── Exercise data ──

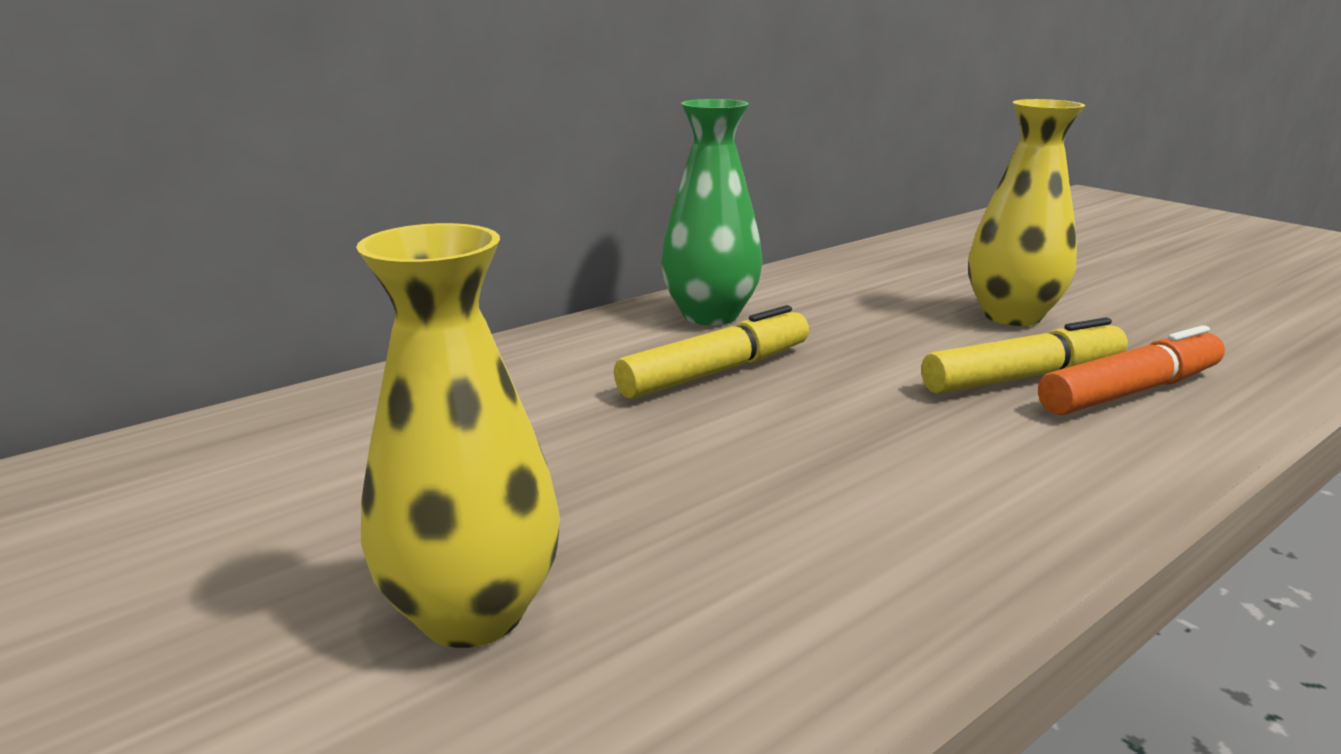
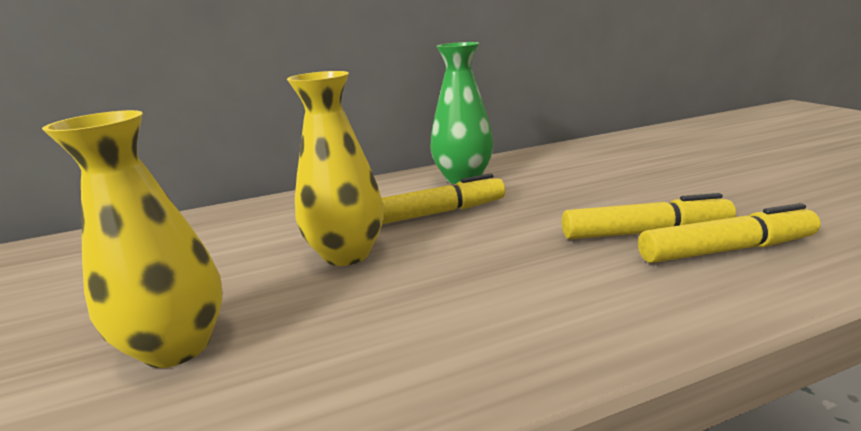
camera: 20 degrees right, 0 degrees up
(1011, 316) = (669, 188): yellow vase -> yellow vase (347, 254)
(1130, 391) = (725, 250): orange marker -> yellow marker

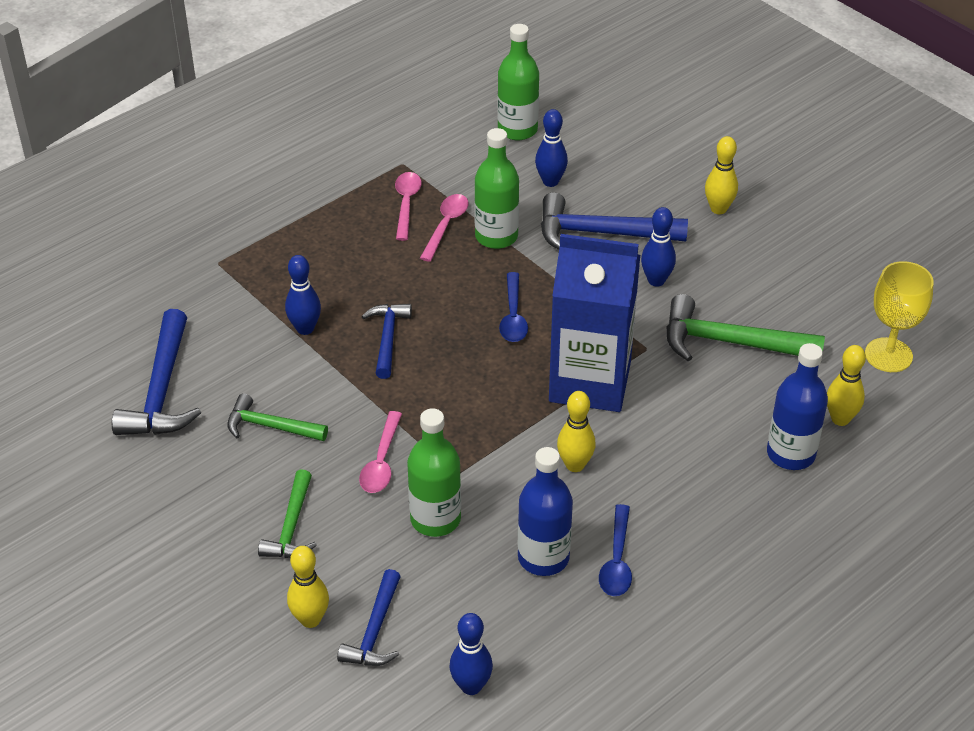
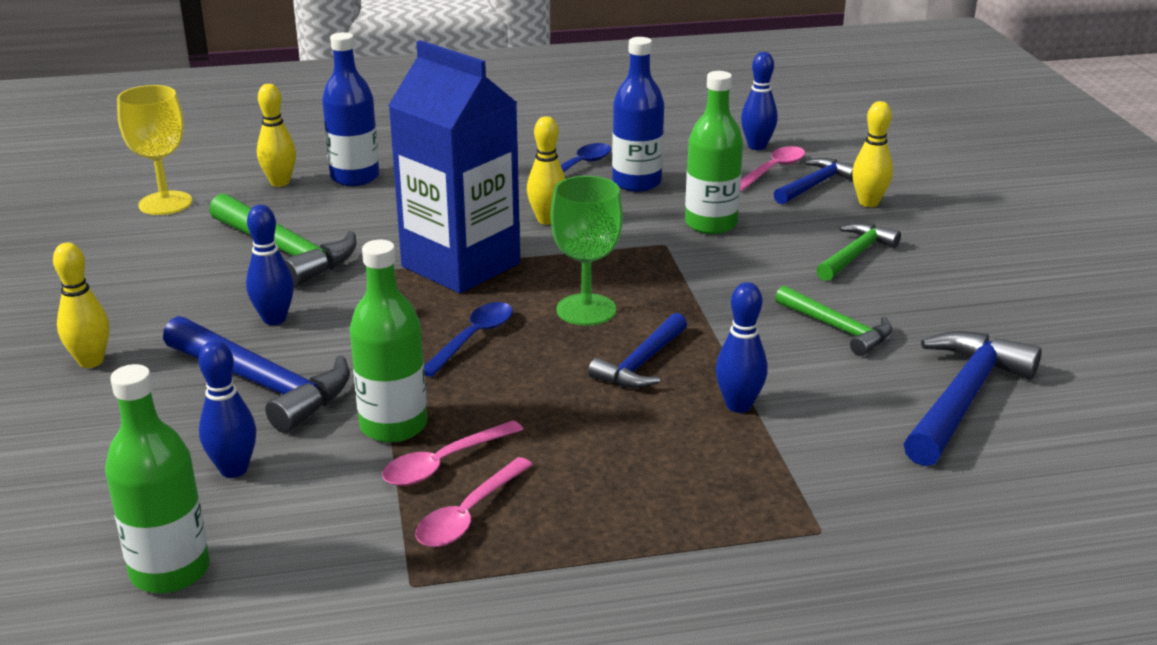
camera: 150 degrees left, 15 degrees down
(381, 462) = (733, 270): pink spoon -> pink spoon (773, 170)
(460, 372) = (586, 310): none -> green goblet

───

Task description:
All that should appear in the response is the run of lines from the one with "(1011, 316) = (669, 188): yellow" through the final line of the records, restated exactly, with pictures omitted.

Answer box:
(1011, 316) = (669, 188): yellow vase -> yellow vase (347, 254)
(1130, 391) = (725, 250): orange marker -> yellow marker

camera: 150 degrees left, 15 degrees down
(381, 462) = (733, 270): pink spoon -> pink spoon (773, 170)
(460, 372) = (586, 310): none -> green goblet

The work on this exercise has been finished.